**EXERCISE DATA:**
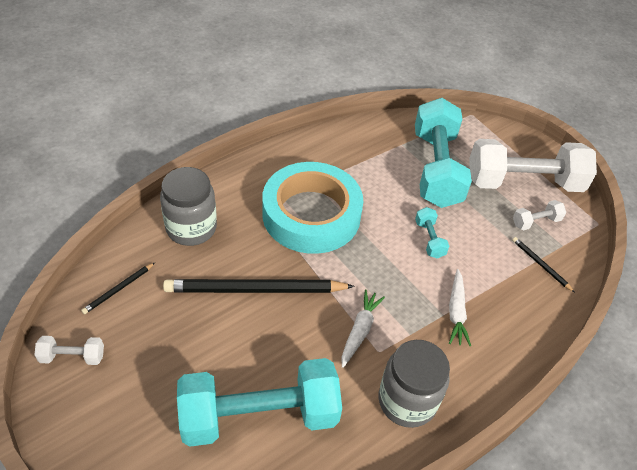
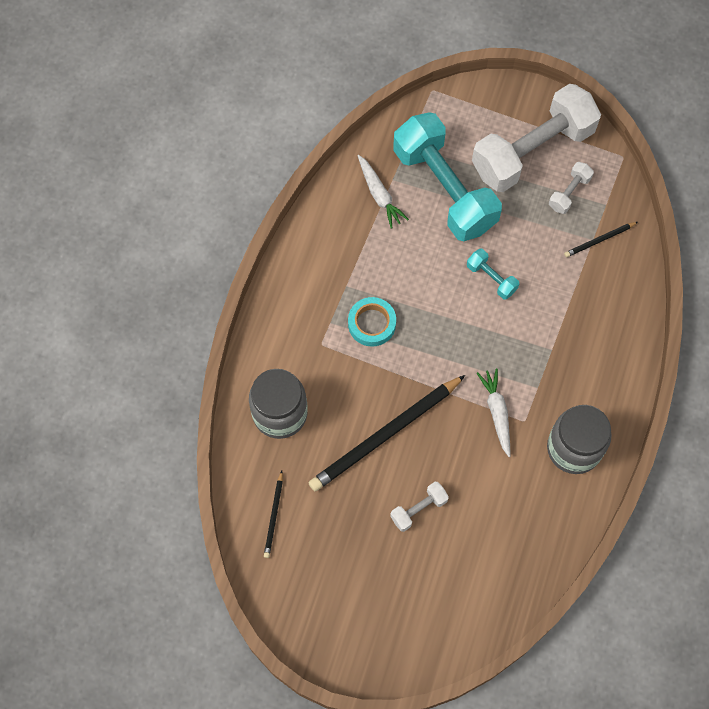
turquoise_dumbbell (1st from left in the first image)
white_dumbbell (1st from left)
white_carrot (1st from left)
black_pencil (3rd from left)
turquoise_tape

**TASK:** Output the records verbatim without pictures.

**RESPONSE AREA:**
turquoise_dumbbell (1st from left in the first image)
white_dumbbell (1st from left)
white_carrot (1st from left)
black_pencil (3rd from left)
turquoise_tape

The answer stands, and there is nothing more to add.